Extract the records in full, leaving every picture out.

Provided material START

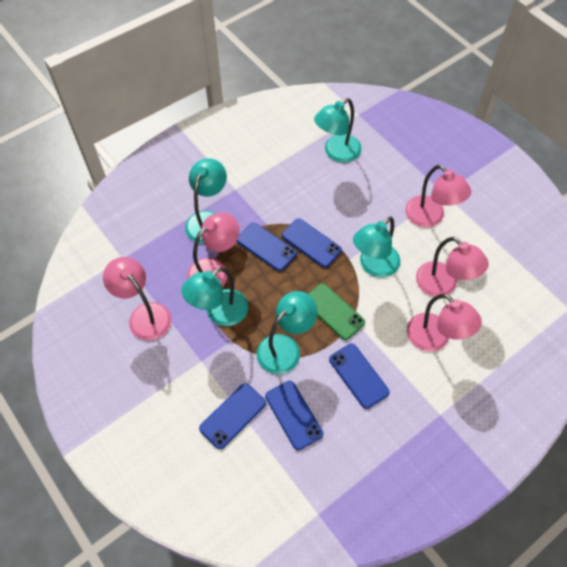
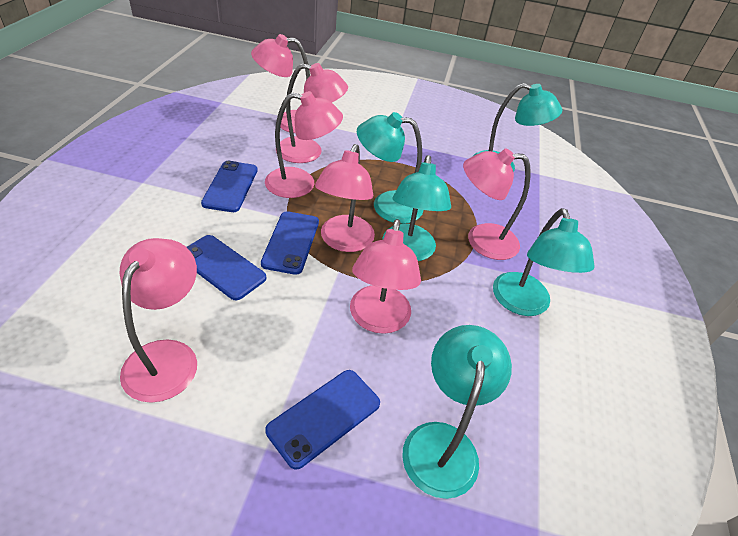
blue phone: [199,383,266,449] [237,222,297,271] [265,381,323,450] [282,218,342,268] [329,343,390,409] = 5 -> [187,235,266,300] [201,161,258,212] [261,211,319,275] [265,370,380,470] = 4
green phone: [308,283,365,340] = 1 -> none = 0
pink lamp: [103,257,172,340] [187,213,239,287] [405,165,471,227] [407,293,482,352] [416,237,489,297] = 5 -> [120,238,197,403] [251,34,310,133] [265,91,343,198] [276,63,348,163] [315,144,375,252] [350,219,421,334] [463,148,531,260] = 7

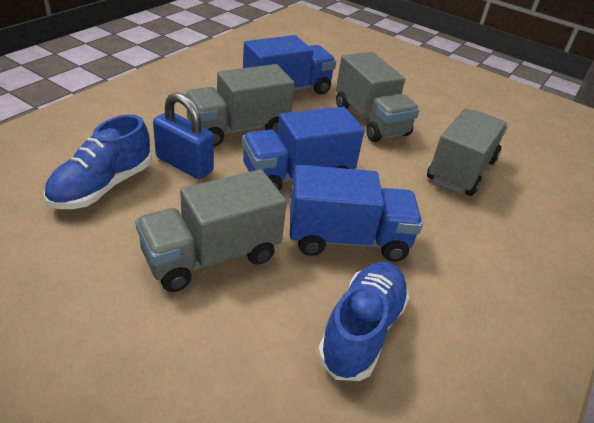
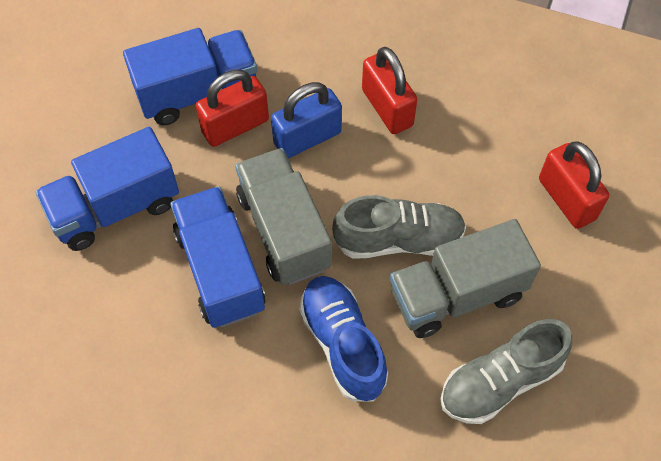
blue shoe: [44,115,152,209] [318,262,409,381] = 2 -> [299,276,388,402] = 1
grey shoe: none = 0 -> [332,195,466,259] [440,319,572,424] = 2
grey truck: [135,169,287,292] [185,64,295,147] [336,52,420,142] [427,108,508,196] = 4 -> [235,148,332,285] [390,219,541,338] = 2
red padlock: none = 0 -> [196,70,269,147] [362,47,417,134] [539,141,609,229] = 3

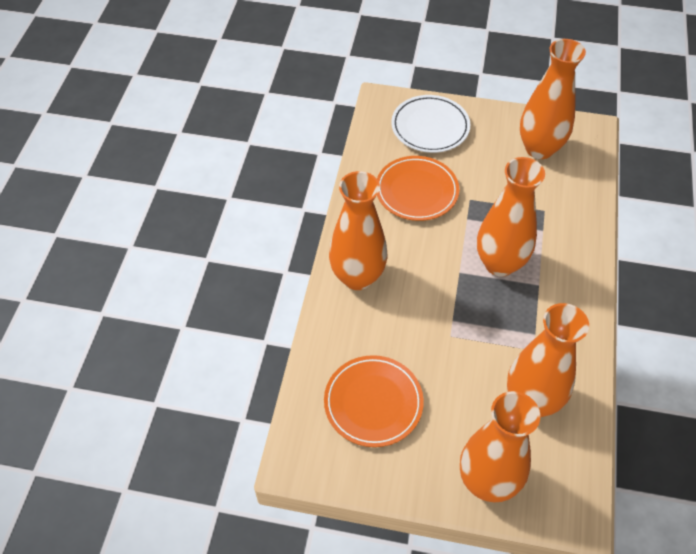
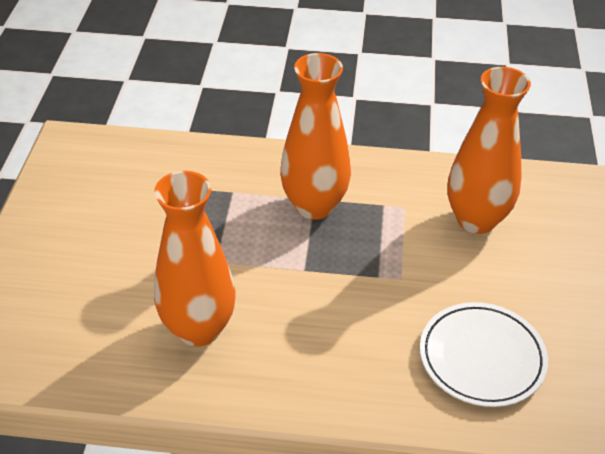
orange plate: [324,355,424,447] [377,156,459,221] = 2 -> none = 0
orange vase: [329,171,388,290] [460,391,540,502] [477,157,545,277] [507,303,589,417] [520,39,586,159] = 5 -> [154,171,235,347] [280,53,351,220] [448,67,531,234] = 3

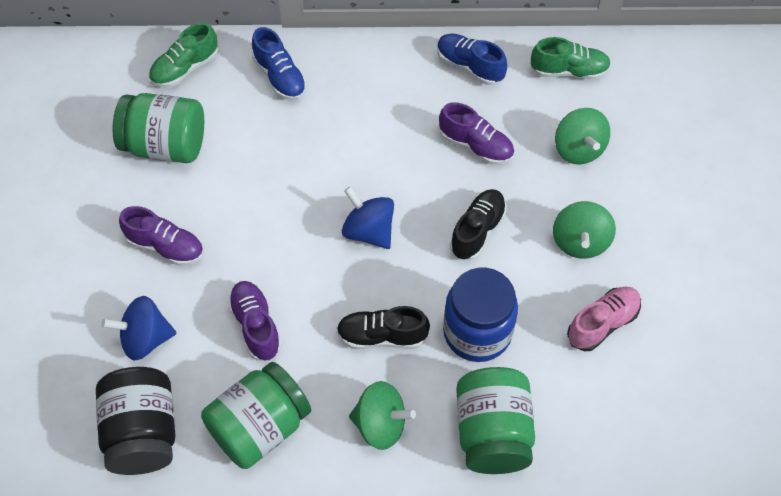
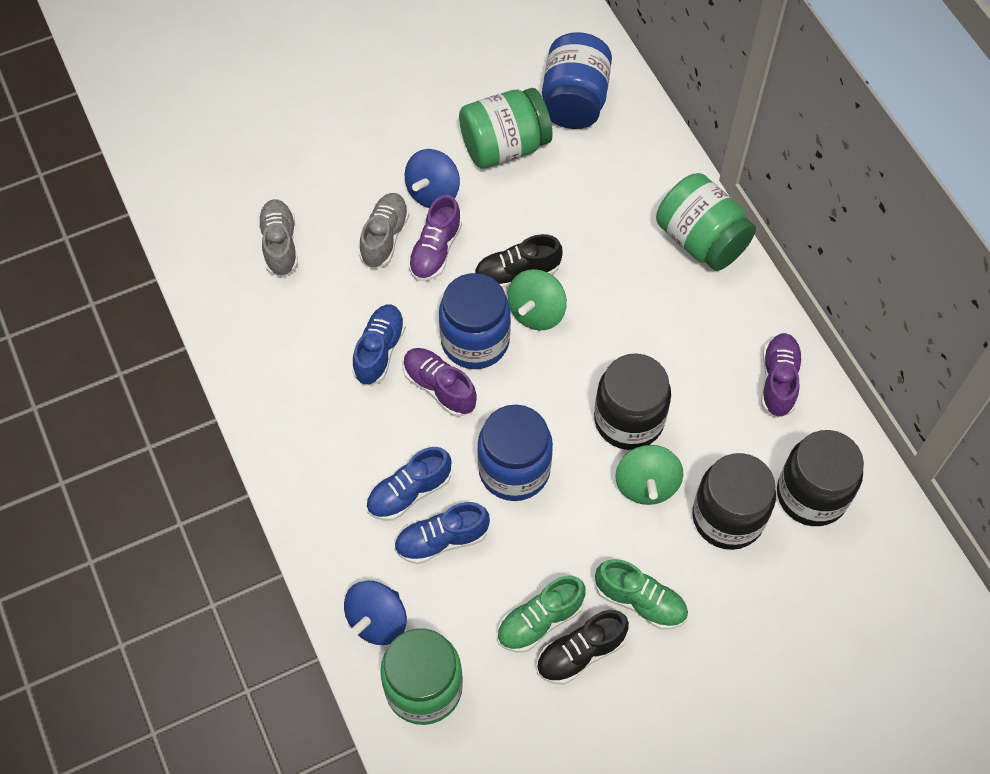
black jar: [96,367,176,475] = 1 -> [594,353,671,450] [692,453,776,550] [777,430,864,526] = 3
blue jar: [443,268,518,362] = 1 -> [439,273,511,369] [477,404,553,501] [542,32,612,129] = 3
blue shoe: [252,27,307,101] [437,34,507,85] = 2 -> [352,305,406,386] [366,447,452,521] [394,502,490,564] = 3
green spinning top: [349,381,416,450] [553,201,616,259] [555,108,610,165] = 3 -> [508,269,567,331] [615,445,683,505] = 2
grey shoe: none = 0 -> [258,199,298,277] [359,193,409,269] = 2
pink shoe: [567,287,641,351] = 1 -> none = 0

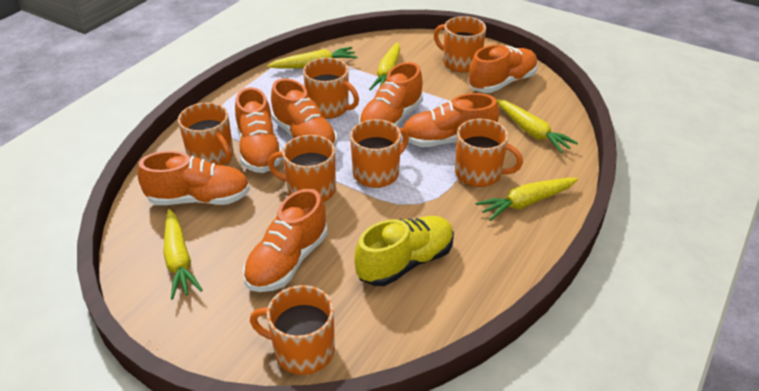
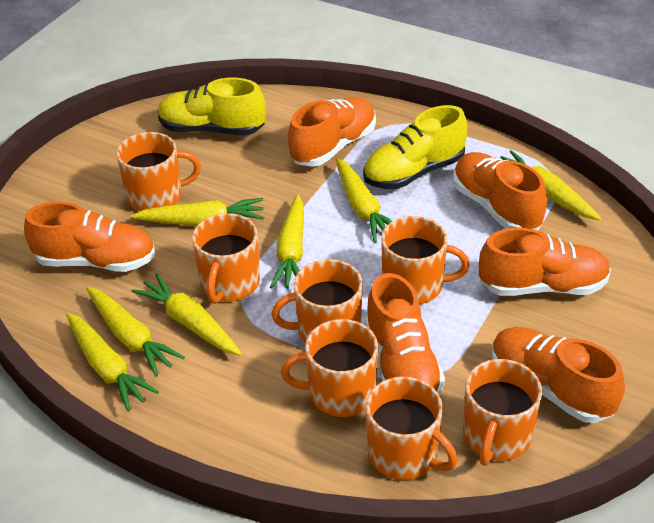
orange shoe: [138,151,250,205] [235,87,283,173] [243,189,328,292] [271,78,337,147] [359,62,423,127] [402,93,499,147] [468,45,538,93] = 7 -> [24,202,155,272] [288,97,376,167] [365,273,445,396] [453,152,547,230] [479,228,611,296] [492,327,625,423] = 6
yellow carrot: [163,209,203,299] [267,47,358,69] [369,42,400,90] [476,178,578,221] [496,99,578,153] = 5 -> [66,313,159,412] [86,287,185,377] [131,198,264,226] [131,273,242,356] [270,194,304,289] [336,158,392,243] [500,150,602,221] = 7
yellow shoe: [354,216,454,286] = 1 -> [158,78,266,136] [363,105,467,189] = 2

Provided material END

● Answer to the exercise
blue phone: [199,383,266,449] [237,222,297,271] [265,381,323,450] [282,218,342,268] [329,343,390,409] = 5 -> [187,235,266,300] [201,161,258,212] [261,211,319,275] [265,370,380,470] = 4
green phone: [308,283,365,340] = 1 -> none = 0
pink lamp: [103,257,172,340] [187,213,239,287] [405,165,471,227] [407,293,482,352] [416,237,489,297] = 5 -> [120,238,197,403] [251,34,310,133] [265,91,343,198] [276,63,348,163] [315,144,375,252] [350,219,421,334] [463,148,531,260] = 7

blue shoe: [44,115,152,209] [318,262,409,381] = 2 -> [299,276,388,402] = 1
grey shoe: none = 0 -> [332,195,466,259] [440,319,572,424] = 2
grey truck: [135,169,287,292] [185,64,295,147] [336,52,420,142] [427,108,508,196] = 4 -> [235,148,332,285] [390,219,541,338] = 2
red padlock: none = 0 -> [196,70,269,147] [362,47,417,134] [539,141,609,229] = 3

orange plate: [324,355,424,447] [377,156,459,221] = 2 -> none = 0
orange vase: [329,171,388,290] [460,391,540,502] [477,157,545,277] [507,303,589,417] [520,39,586,159] = 5 -> [154,171,235,347] [280,53,351,220] [448,67,531,234] = 3

black jar: [96,367,176,475] = 1 -> [594,353,671,450] [692,453,776,550] [777,430,864,526] = 3
blue jar: [443,268,518,362] = 1 -> [439,273,511,369] [477,404,553,501] [542,32,612,129] = 3
blue shoe: [252,27,307,101] [437,34,507,85] = 2 -> [352,305,406,386] [366,447,452,521] [394,502,490,564] = 3
green spinning top: [349,381,416,450] [553,201,616,259] [555,108,610,165] = 3 -> [508,269,567,331] [615,445,683,505] = 2
grey shoe: none = 0 -> [258,199,298,277] [359,193,409,269] = 2
pink shoe: [567,287,641,351] = 1 -> none = 0

orange shoe: [138,151,250,205] [235,87,283,173] [243,189,328,292] [271,78,337,147] [359,62,423,127] [402,93,499,147] [468,45,538,93] = 7 -> [24,202,155,272] [288,97,376,167] [365,273,445,396] [453,152,547,230] [479,228,611,296] [492,327,625,423] = 6
yellow carrot: [163,209,203,299] [267,47,358,69] [369,42,400,90] [476,178,578,221] [496,99,578,153] = 5 -> [66,313,159,412] [86,287,185,377] [131,198,264,226] [131,273,242,356] [270,194,304,289] [336,158,392,243] [500,150,602,221] = 7
yellow shoe: [354,216,454,286] = 1 -> [158,78,266,136] [363,105,467,189] = 2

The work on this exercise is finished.